- [PROBLEM REQUIREMENTS]
An exact copy of every record below is needed, with the pictures left out.
•••••
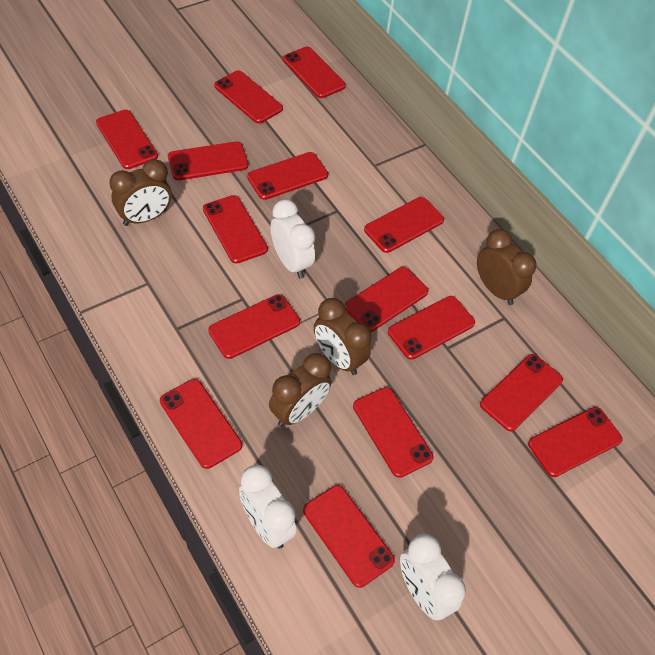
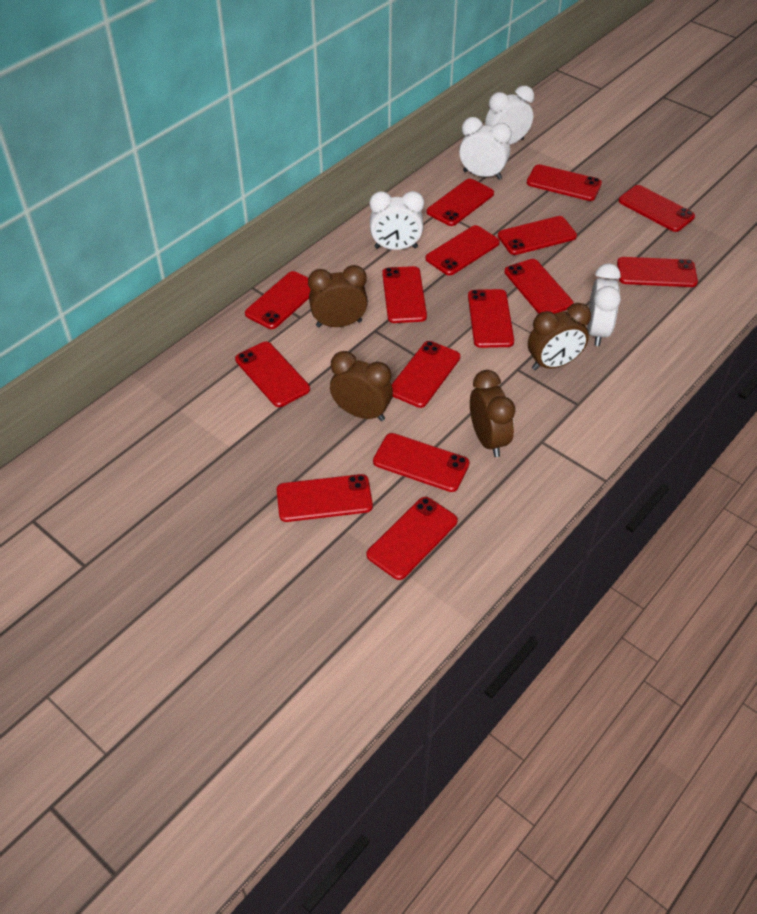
white clock: 3 -> 4

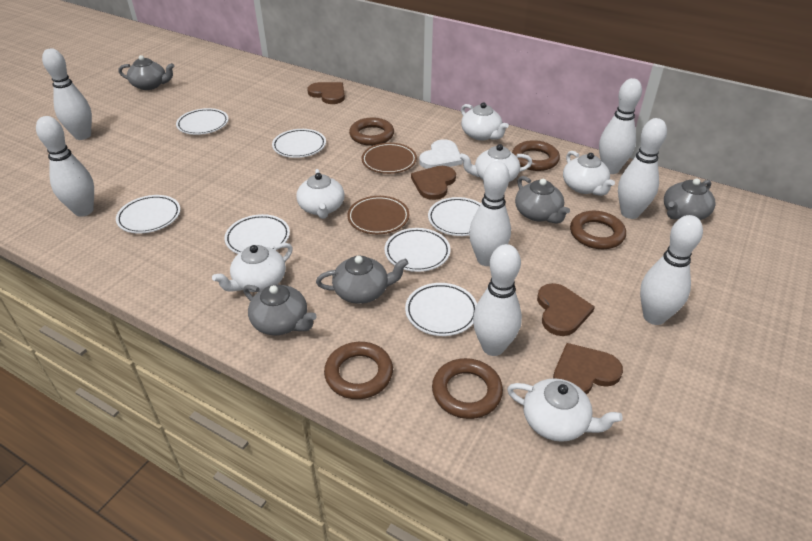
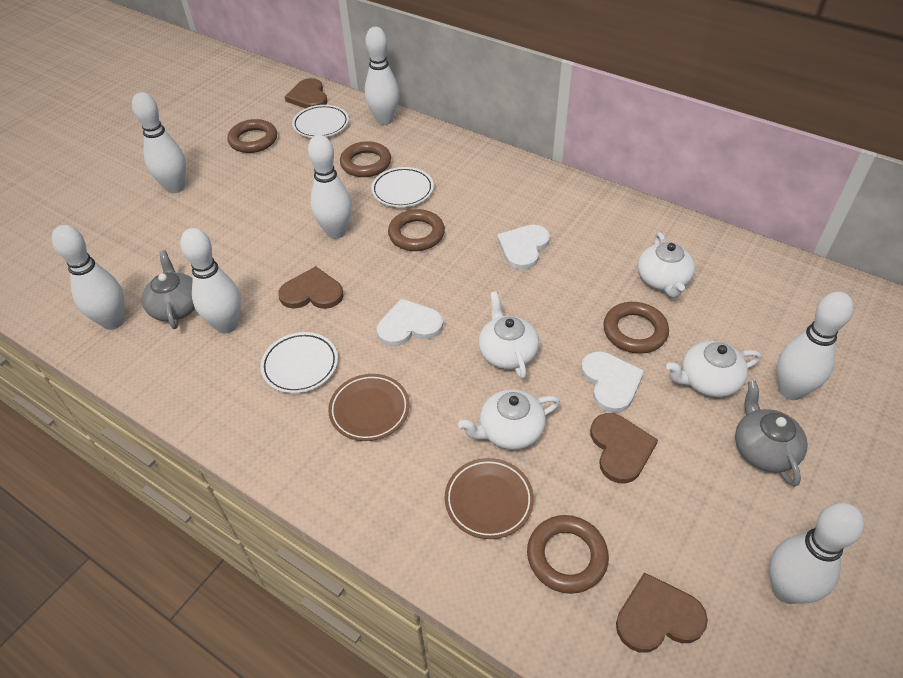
grey teapot: 5 -> 2
white heart: 1 -> 3
white plate: 7 -> 3
white teapot: 6 -> 4

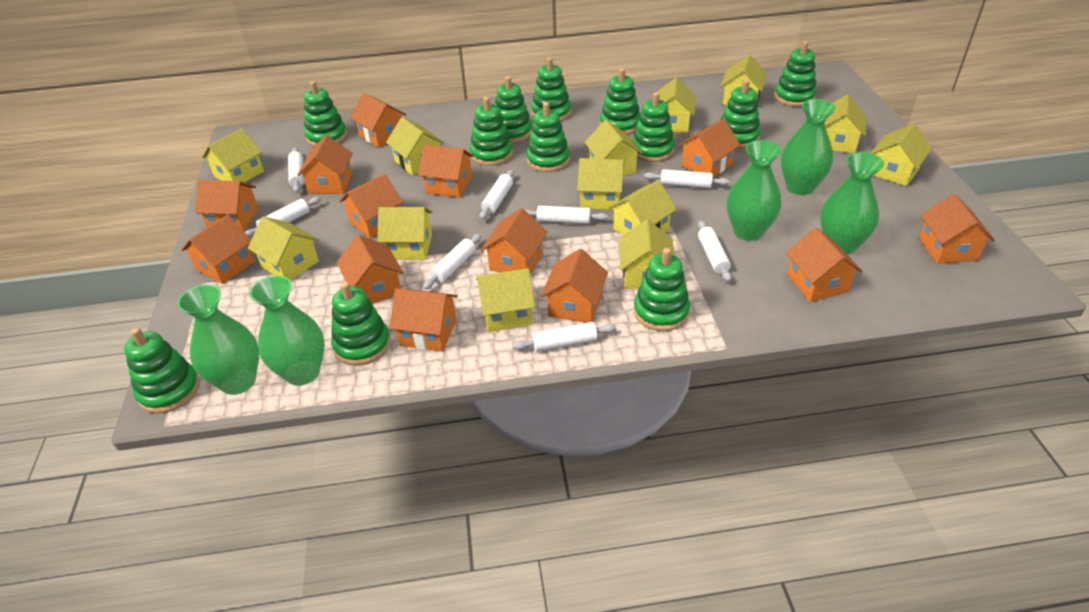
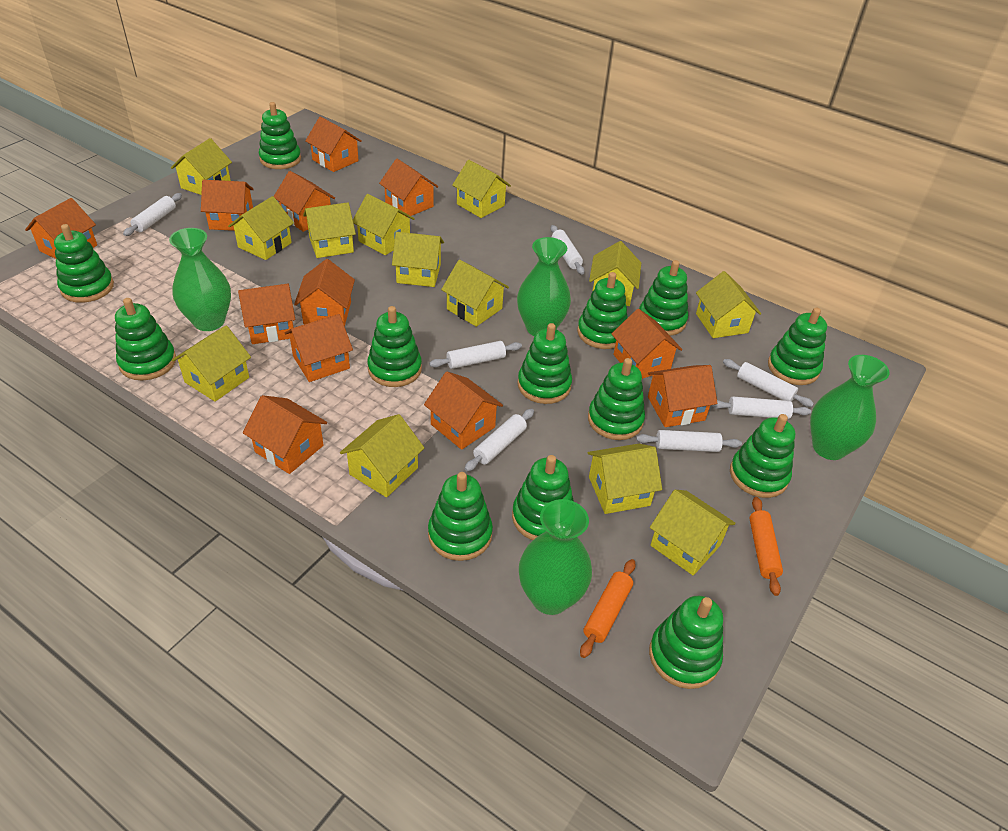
green stacking toy: 12 -> 13
green vase: 5 -> 4
orange house: 13 -> 12
orange rolling pin: 0 -> 2
white rolling pin: 8 -> 7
•••••
- [THE COMPLETED TASK]
white clock: 3 -> 4

grey teapot: 5 -> 2
white heart: 1 -> 3
white plate: 7 -> 3
white teapot: 6 -> 4

green stacking toy: 12 -> 13
green vase: 5 -> 4
orange house: 13 -> 12
orange rolling pin: 0 -> 2
white rolling pin: 8 -> 7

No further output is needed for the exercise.